(Colored object listings)
━━━━━━━━━━

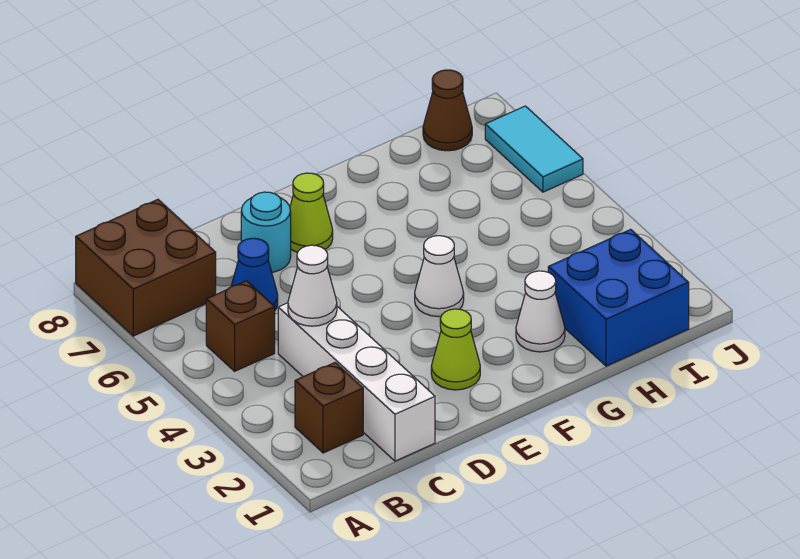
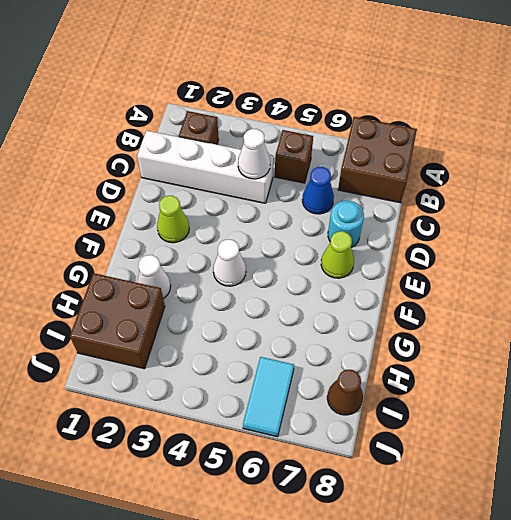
blue brick H1:I2 level 1 -> brown brick H1:I2 level 1
cyan tile J6:J7 level 1 -> cyan tile I6:J6 level 1

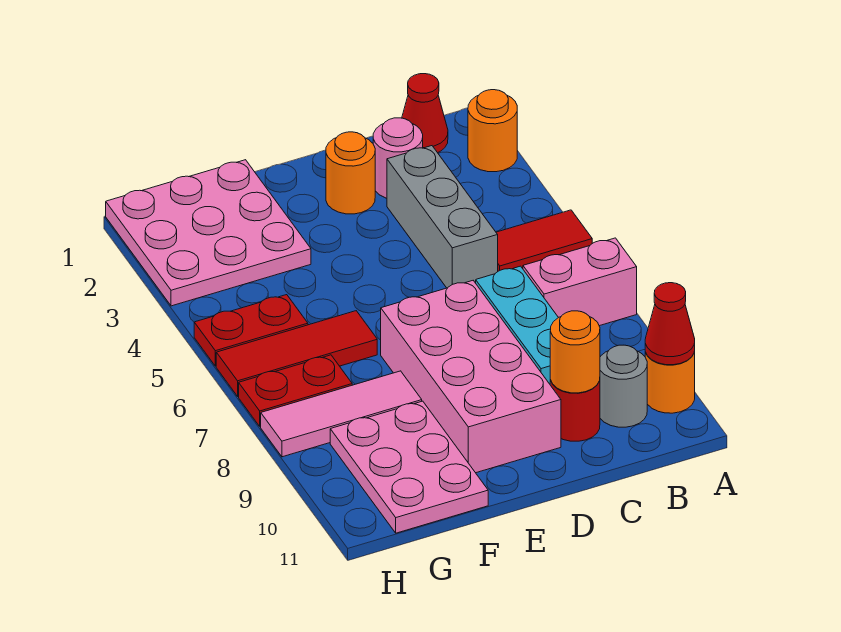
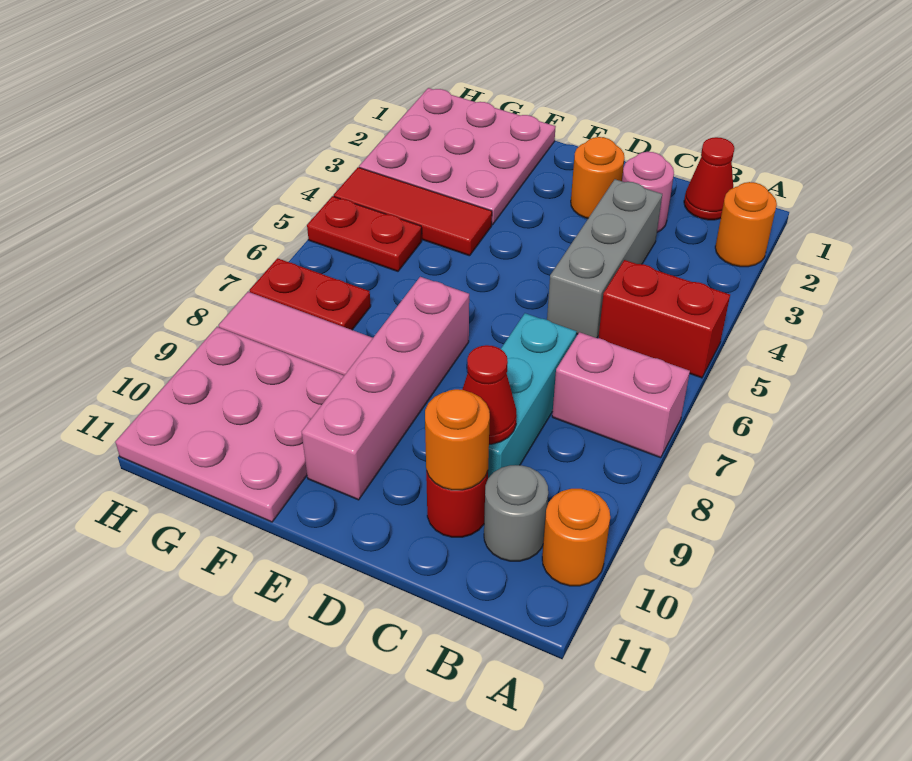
red tile A5:B5 level 1 -> red brick A5:B5 level 1
red cone A10 level 2 -> red cone C9 level 2
pink brick D7:E10 level 1 -> pink brick E7:E10 level 1
red tile F6:H6 level 1 -> red tile F4:H4 level 1
pink plate F9:G11 level 1 -> pink plate F9:H11 level 1

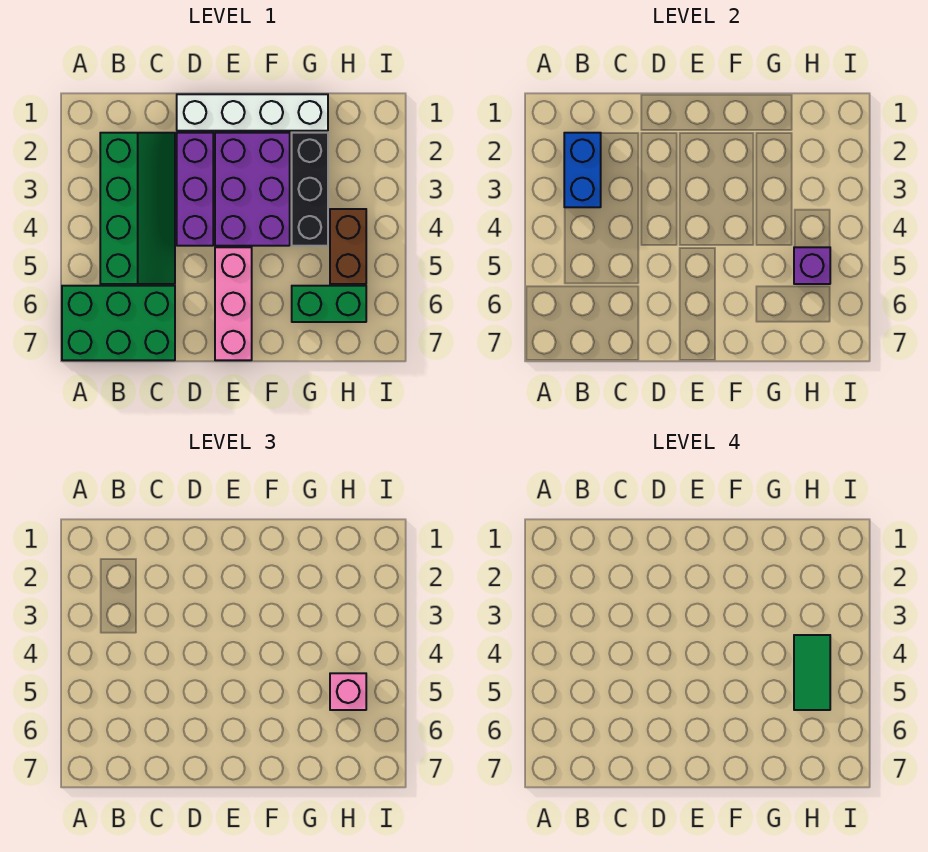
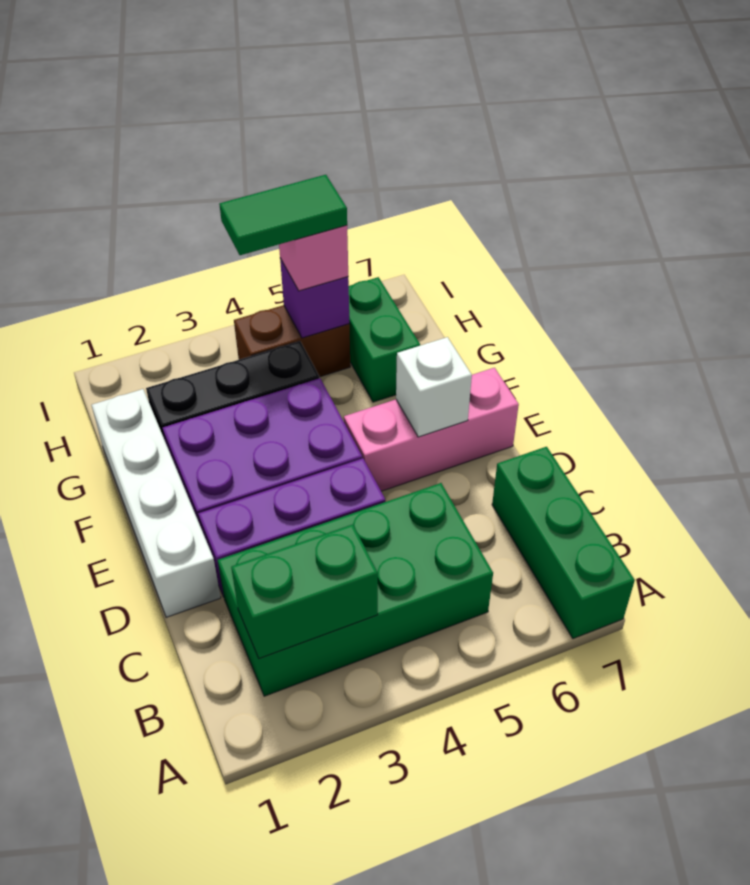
green brick A6:C7 level 1 -> green brick A7:C7 level 1
green slope B2:C5 level 1 top B -> green brick B2:C5 level 1
blue brick B2:B3 level 2 -> green brick B2:B3 level 2
none -> white brick E6 level 2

━━━━━━━━━━

● **TASK ITEM**
Output each entry above word for word. The pictures stay out.

● **WRITTEN ANSWER**
blue brick H1:I2 level 1 -> brown brick H1:I2 level 1
cyan tile J6:J7 level 1 -> cyan tile I6:J6 level 1

red tile A5:B5 level 1 -> red brick A5:B5 level 1
red cone A10 level 2 -> red cone C9 level 2
pink brick D7:E10 level 1 -> pink brick E7:E10 level 1
red tile F6:H6 level 1 -> red tile F4:H4 level 1
pink plate F9:G11 level 1 -> pink plate F9:H11 level 1

green brick A6:C7 level 1 -> green brick A7:C7 level 1
green slope B2:C5 level 1 top B -> green brick B2:C5 level 1
blue brick B2:B3 level 2 -> green brick B2:B3 level 2
none -> white brick E6 level 2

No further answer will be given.